*Exercise*
In the items below, change every "counterclockwise" to "anticlockwise" and leave all else as it is. Write the lines out again without the pictures.

(Dataset entries)
——
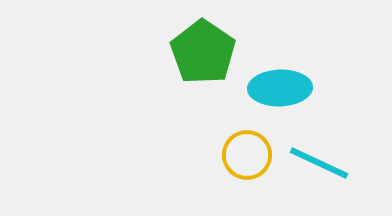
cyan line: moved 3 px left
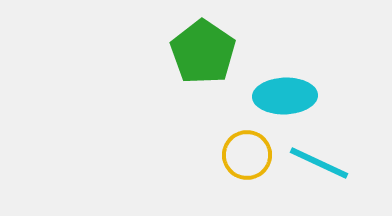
cyan ellipse: moved 5 px right, 8 px down
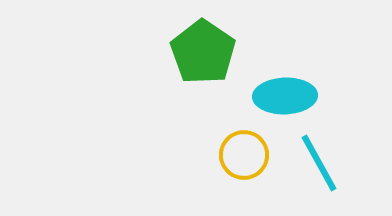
yellow circle: moved 3 px left
cyan line: rotated 36 degrees clockwise
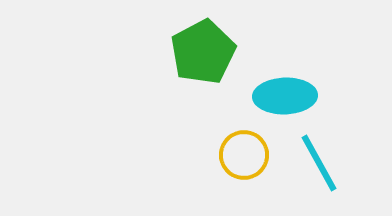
green pentagon: rotated 10 degrees clockwise
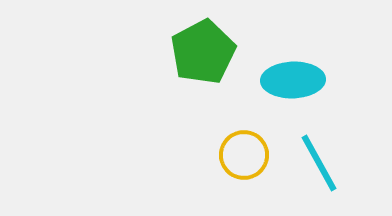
cyan ellipse: moved 8 px right, 16 px up
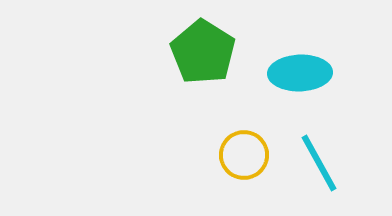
green pentagon: rotated 12 degrees counterclockwise
cyan ellipse: moved 7 px right, 7 px up
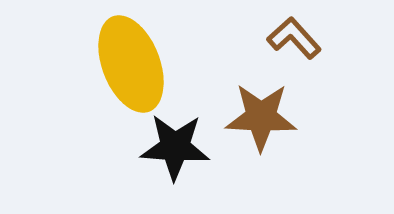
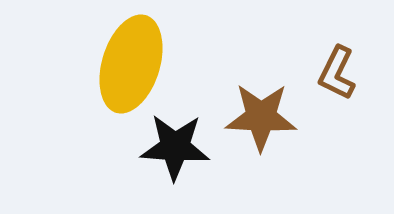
brown L-shape: moved 43 px right, 35 px down; rotated 112 degrees counterclockwise
yellow ellipse: rotated 38 degrees clockwise
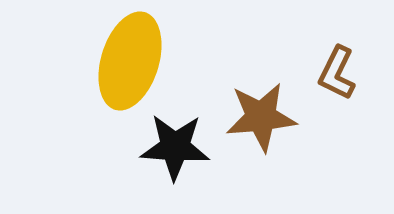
yellow ellipse: moved 1 px left, 3 px up
brown star: rotated 8 degrees counterclockwise
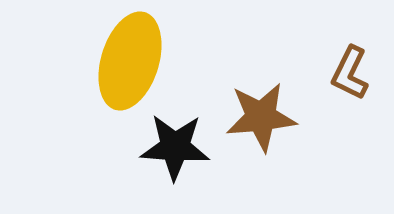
brown L-shape: moved 13 px right
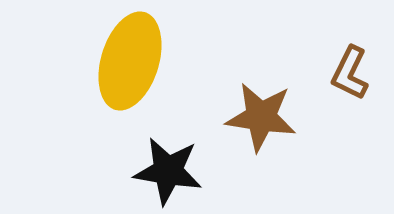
brown star: rotated 14 degrees clockwise
black star: moved 7 px left, 24 px down; rotated 6 degrees clockwise
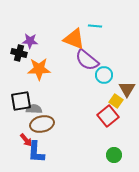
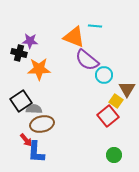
orange triangle: moved 2 px up
black square: rotated 25 degrees counterclockwise
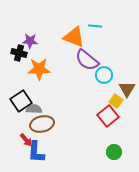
green circle: moved 3 px up
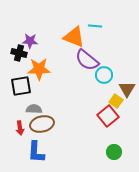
black square: moved 15 px up; rotated 25 degrees clockwise
red arrow: moved 6 px left, 12 px up; rotated 32 degrees clockwise
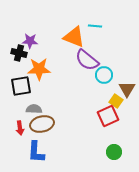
red square: rotated 15 degrees clockwise
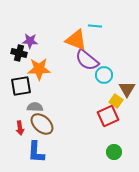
orange triangle: moved 2 px right, 3 px down
gray semicircle: moved 1 px right, 2 px up
brown ellipse: rotated 55 degrees clockwise
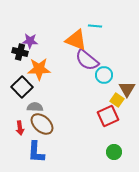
black cross: moved 1 px right, 1 px up
black square: moved 1 px right, 1 px down; rotated 35 degrees counterclockwise
yellow square: moved 1 px right, 1 px up
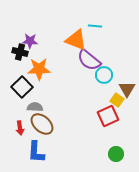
purple semicircle: moved 2 px right
green circle: moved 2 px right, 2 px down
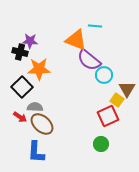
red arrow: moved 11 px up; rotated 48 degrees counterclockwise
green circle: moved 15 px left, 10 px up
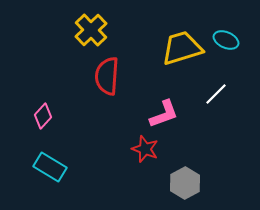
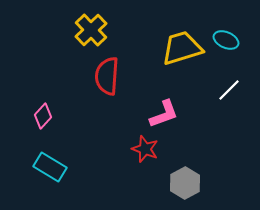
white line: moved 13 px right, 4 px up
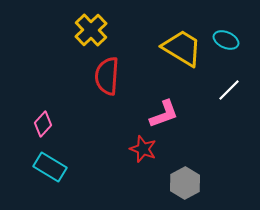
yellow trapezoid: rotated 48 degrees clockwise
pink diamond: moved 8 px down
red star: moved 2 px left
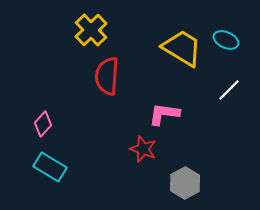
pink L-shape: rotated 152 degrees counterclockwise
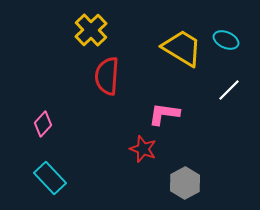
cyan rectangle: moved 11 px down; rotated 16 degrees clockwise
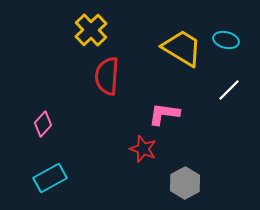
cyan ellipse: rotated 10 degrees counterclockwise
cyan rectangle: rotated 76 degrees counterclockwise
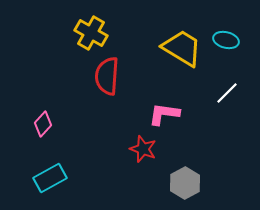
yellow cross: moved 3 px down; rotated 16 degrees counterclockwise
white line: moved 2 px left, 3 px down
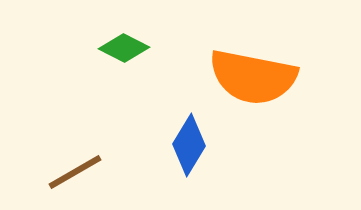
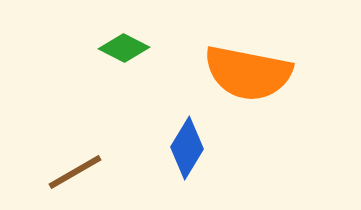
orange semicircle: moved 5 px left, 4 px up
blue diamond: moved 2 px left, 3 px down
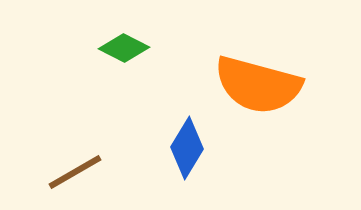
orange semicircle: moved 10 px right, 12 px down; rotated 4 degrees clockwise
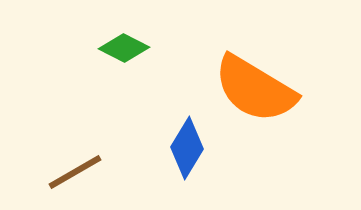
orange semicircle: moved 3 px left, 4 px down; rotated 16 degrees clockwise
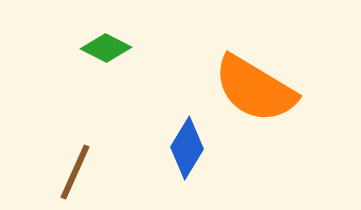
green diamond: moved 18 px left
brown line: rotated 36 degrees counterclockwise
——
*Result of this task*
cyan line: moved 3 px left
cyan ellipse: moved 5 px right, 8 px down
yellow circle: moved 3 px left
cyan line: rotated 36 degrees clockwise
green pentagon: rotated 10 degrees clockwise
cyan ellipse: moved 8 px right, 16 px up
green pentagon: rotated 12 degrees anticlockwise
cyan ellipse: moved 7 px right, 7 px up
brown L-shape: moved 43 px right, 35 px down; rotated 112 degrees anticlockwise
yellow ellipse: rotated 38 degrees clockwise
yellow ellipse: moved 1 px left, 3 px up
brown star: rotated 8 degrees anticlockwise
brown L-shape: moved 13 px right
brown star: rotated 14 degrees clockwise
black star: moved 7 px left, 24 px down; rotated 6 degrees clockwise
orange triangle: moved 2 px up
black square: rotated 25 degrees anticlockwise
green circle: moved 3 px up
black square: moved 15 px up; rotated 25 degrees clockwise
red arrow: moved 6 px left, 12 px up; rotated 32 degrees clockwise
red square: rotated 15 degrees clockwise
orange triangle: moved 2 px right, 3 px down
gray semicircle: moved 1 px right, 2 px up
brown ellipse: rotated 55 degrees clockwise
black cross: moved 1 px right, 1 px up
black square: moved 1 px right, 1 px down; rotated 35 degrees anticlockwise
yellow square: moved 1 px right, 1 px up
purple semicircle: moved 2 px right
green circle: moved 2 px right, 2 px down
red arrow: moved 11 px up; rotated 48 degrees anticlockwise
green circle: moved 15 px left, 10 px up
white line: moved 13 px right, 4 px up
yellow trapezoid: rotated 48 degrees clockwise
pink diamond: moved 8 px down
red star: moved 2 px left
pink L-shape: rotated 152 degrees anticlockwise
cyan rectangle: moved 11 px down; rotated 16 degrees clockwise
cyan ellipse: rotated 10 degrees anticlockwise
cyan rectangle: rotated 76 degrees anticlockwise
yellow cross: moved 3 px down; rotated 16 degrees anticlockwise
white line: moved 2 px left, 3 px down
orange semicircle: moved 5 px left, 4 px up
blue diamond: moved 2 px left, 3 px down
orange semicircle: moved 10 px right, 12 px down; rotated 4 degrees clockwise
orange semicircle: moved 3 px left, 4 px down; rotated 16 degrees clockwise
green diamond: moved 18 px left
brown line: rotated 36 degrees anticlockwise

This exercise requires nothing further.